> **Information supplied**
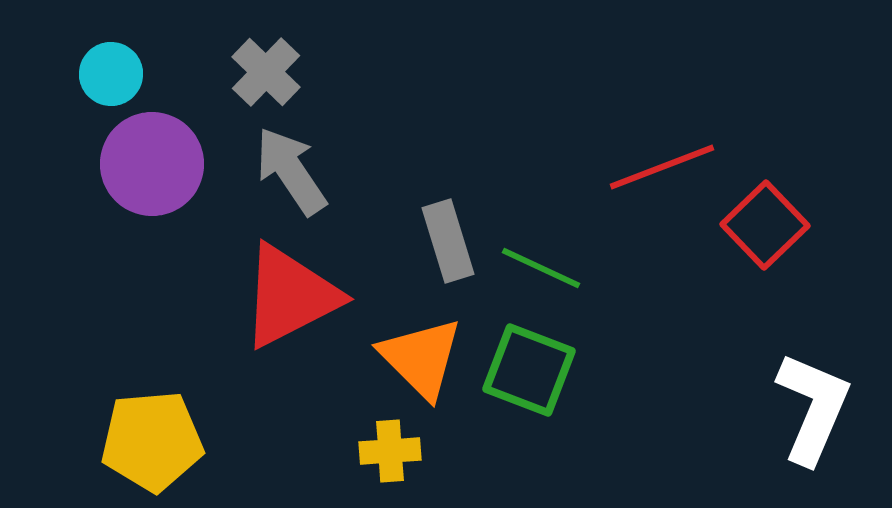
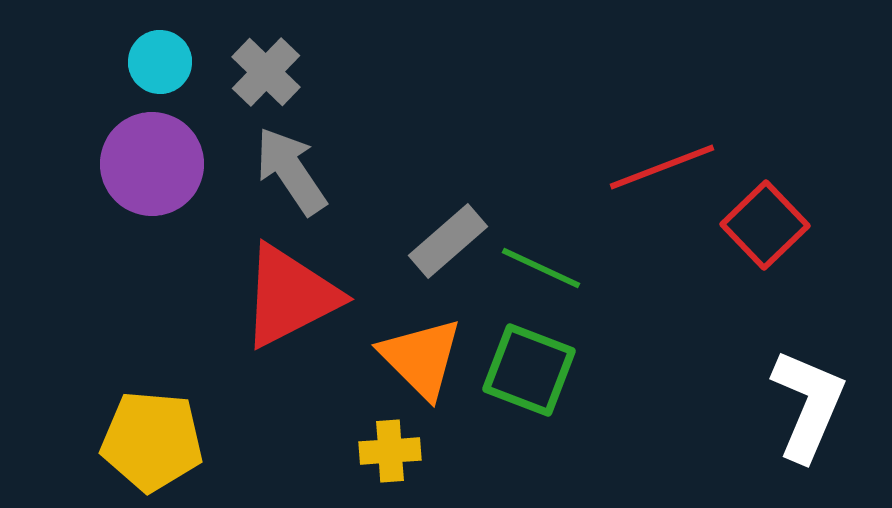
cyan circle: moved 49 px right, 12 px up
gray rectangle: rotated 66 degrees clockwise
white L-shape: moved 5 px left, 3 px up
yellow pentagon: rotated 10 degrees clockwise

...

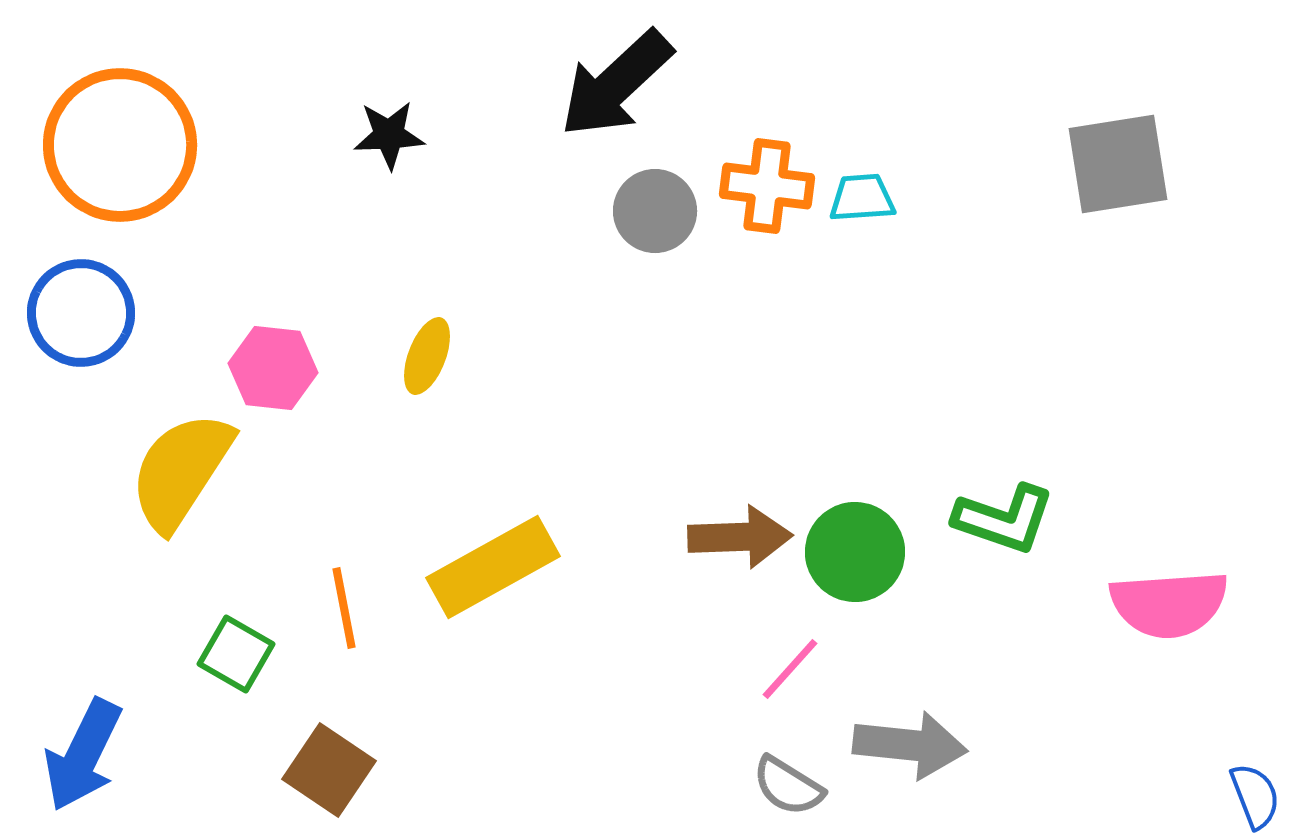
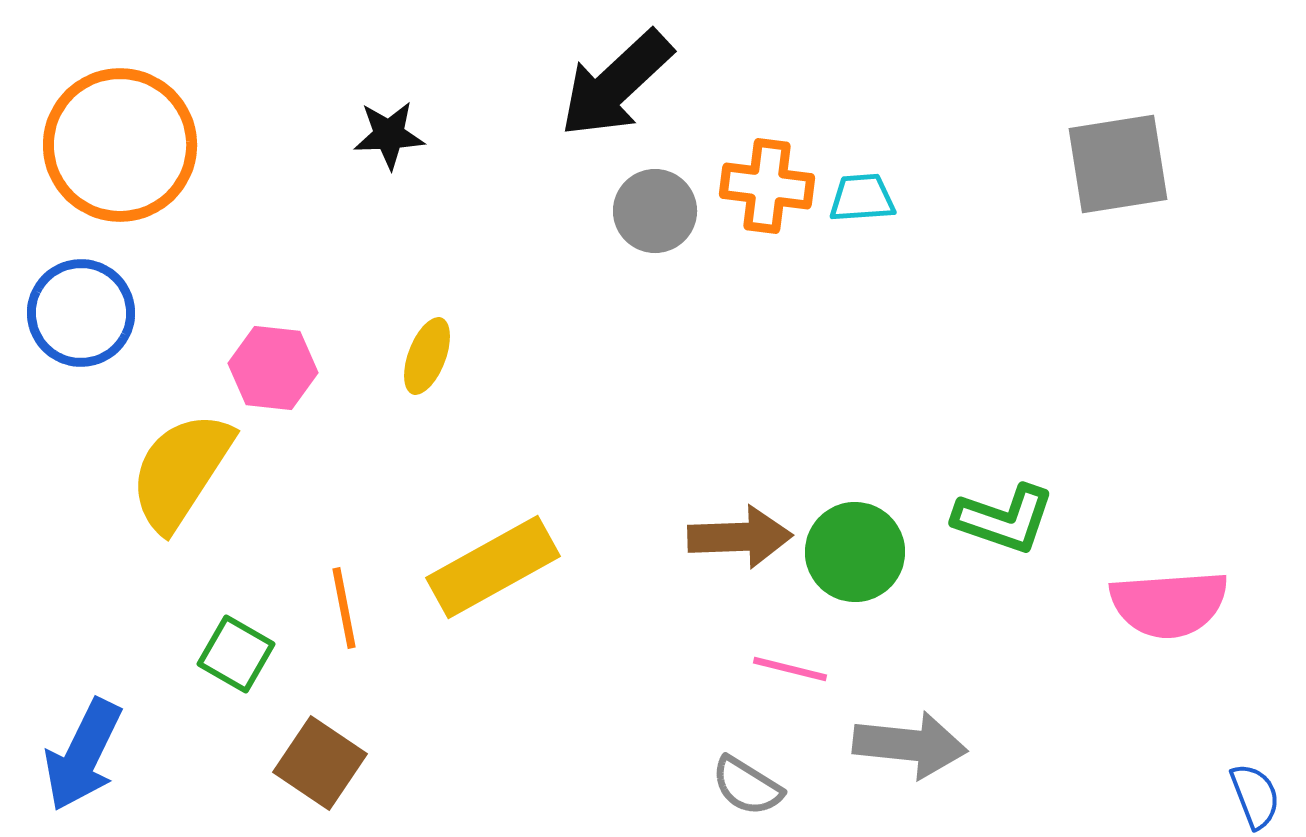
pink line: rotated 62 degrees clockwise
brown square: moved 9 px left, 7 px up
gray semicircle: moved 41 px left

> **What the task asks**
Lines in the data holding the word "moved": count them and say how many, nothing more.

> **Exercise result**
4